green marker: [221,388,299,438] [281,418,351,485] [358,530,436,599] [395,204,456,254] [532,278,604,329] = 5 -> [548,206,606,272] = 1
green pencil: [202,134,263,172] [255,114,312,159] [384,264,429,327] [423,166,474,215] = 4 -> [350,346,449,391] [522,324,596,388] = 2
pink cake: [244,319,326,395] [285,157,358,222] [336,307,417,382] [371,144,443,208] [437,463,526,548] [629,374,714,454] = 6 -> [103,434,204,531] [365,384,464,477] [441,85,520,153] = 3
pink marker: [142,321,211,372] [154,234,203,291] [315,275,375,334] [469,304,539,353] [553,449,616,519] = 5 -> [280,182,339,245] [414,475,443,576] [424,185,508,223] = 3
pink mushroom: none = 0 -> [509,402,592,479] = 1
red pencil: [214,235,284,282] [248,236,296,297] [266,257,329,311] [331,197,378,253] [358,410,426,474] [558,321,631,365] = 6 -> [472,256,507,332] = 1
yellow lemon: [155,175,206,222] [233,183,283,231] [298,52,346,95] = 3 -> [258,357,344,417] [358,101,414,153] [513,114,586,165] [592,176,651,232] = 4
□ □ □ □ □ □ □
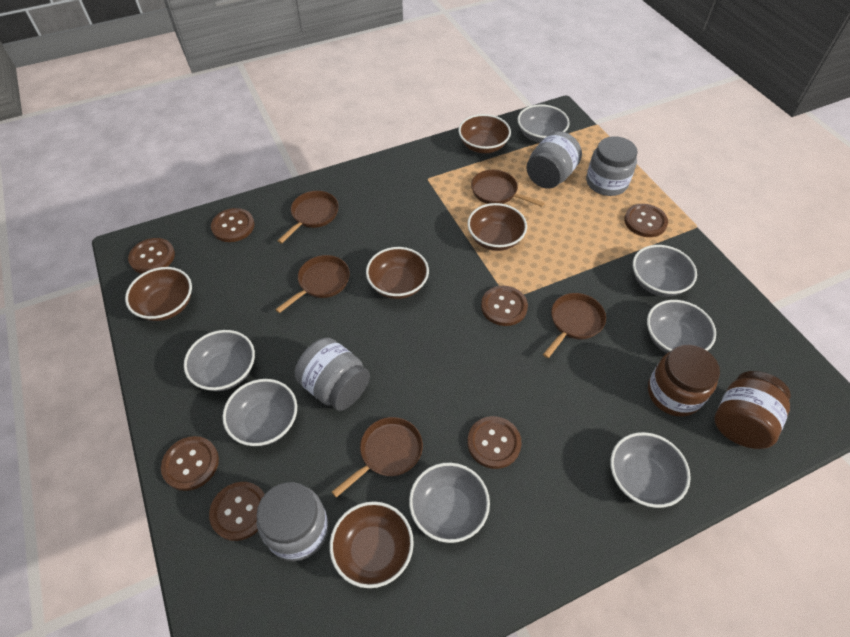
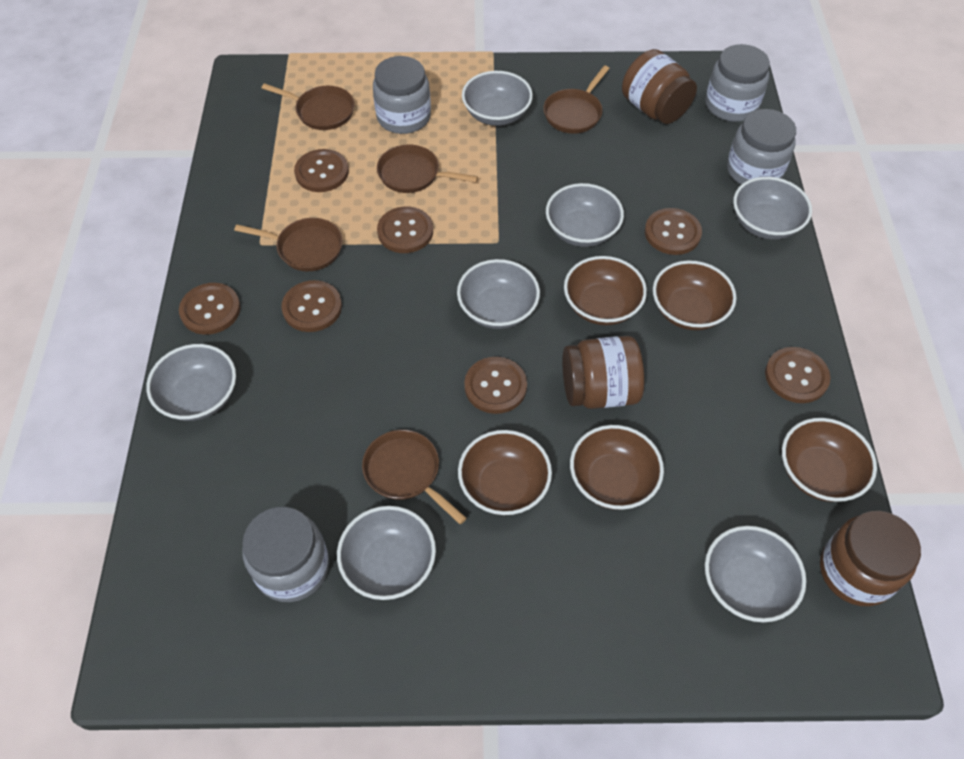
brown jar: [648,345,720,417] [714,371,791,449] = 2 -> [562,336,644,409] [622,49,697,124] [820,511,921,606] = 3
□ □ □ □ □ □ □
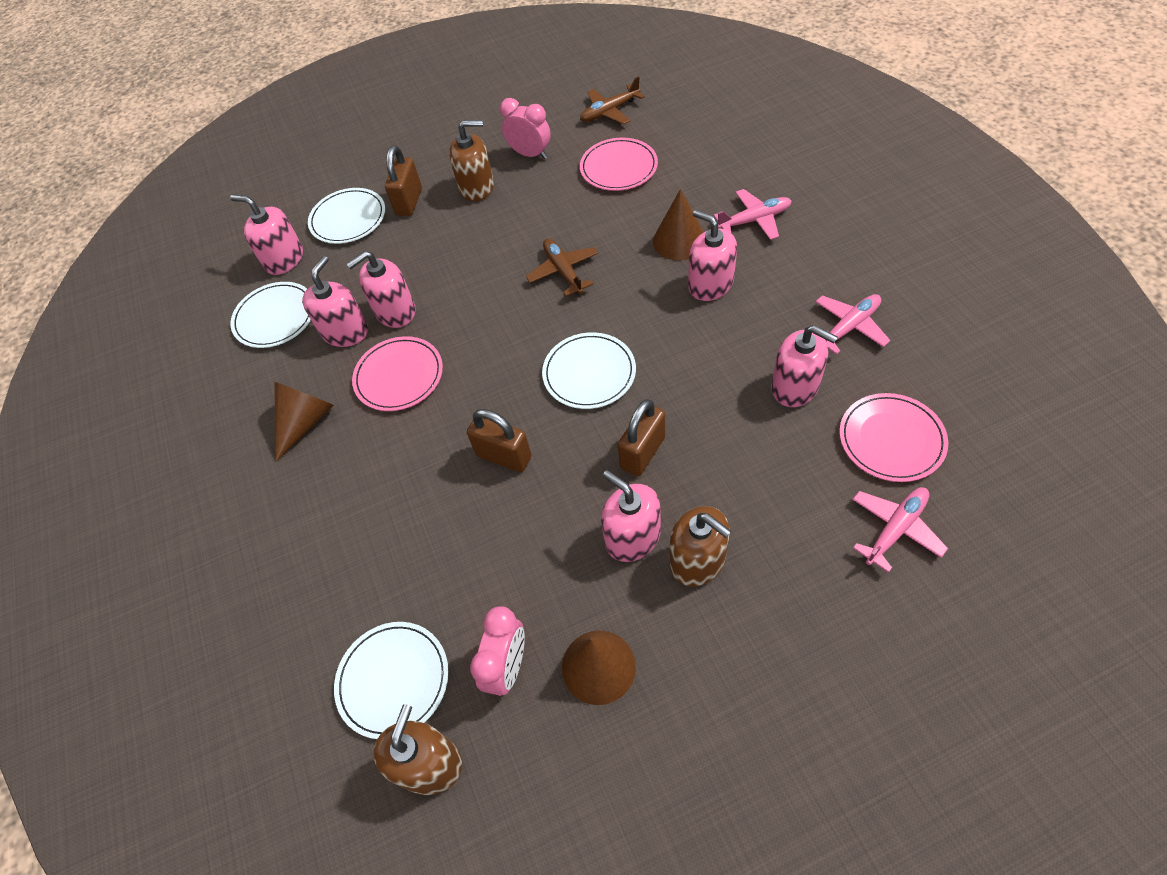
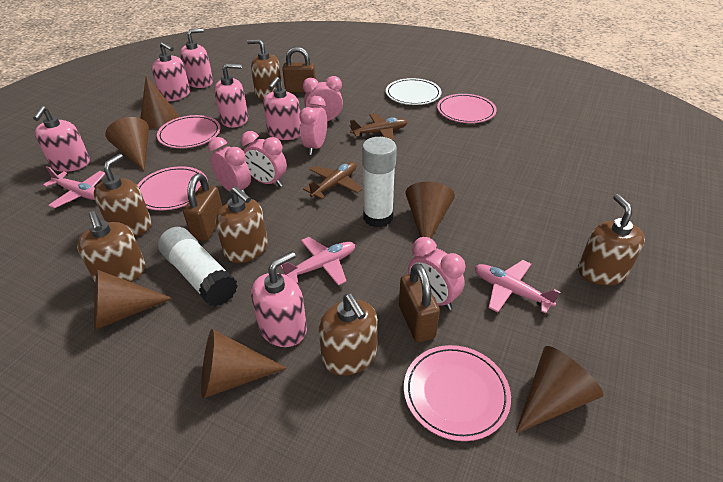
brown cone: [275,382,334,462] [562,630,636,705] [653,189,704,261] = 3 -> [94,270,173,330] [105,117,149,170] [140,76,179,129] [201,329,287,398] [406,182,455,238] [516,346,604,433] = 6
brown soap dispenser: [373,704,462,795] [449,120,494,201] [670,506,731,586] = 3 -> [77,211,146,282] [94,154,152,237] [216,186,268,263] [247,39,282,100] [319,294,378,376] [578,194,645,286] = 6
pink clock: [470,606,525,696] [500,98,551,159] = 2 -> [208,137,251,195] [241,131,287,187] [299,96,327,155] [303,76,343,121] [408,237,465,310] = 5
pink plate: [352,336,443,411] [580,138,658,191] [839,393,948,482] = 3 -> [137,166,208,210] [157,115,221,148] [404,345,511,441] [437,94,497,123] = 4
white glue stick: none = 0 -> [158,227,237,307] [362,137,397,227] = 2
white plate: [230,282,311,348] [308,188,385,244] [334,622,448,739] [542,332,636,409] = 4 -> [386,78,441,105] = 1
□ □ □ □ □ □ □
• **Request**: Would you please copy exactly the part of the entries above that begins at the line containing "brown soap dispenser: [373,704,462,795]" and ends at the line containing "white plate: [230,282,311,348]", both lines included?

• **Response area**:
brown soap dispenser: [373,704,462,795] [449,120,494,201] [670,506,731,586] = 3 -> [77,211,146,282] [94,154,152,237] [216,186,268,263] [247,39,282,100] [319,294,378,376] [578,194,645,286] = 6
pink clock: [470,606,525,696] [500,98,551,159] = 2 -> [208,137,251,195] [241,131,287,187] [299,96,327,155] [303,76,343,121] [408,237,465,310] = 5
pink plate: [352,336,443,411] [580,138,658,191] [839,393,948,482] = 3 -> [137,166,208,210] [157,115,221,148] [404,345,511,441] [437,94,497,123] = 4
white glue stick: none = 0 -> [158,227,237,307] [362,137,397,227] = 2
white plate: [230,282,311,348] [308,188,385,244] [334,622,448,739] [542,332,636,409] = 4 -> [386,78,441,105] = 1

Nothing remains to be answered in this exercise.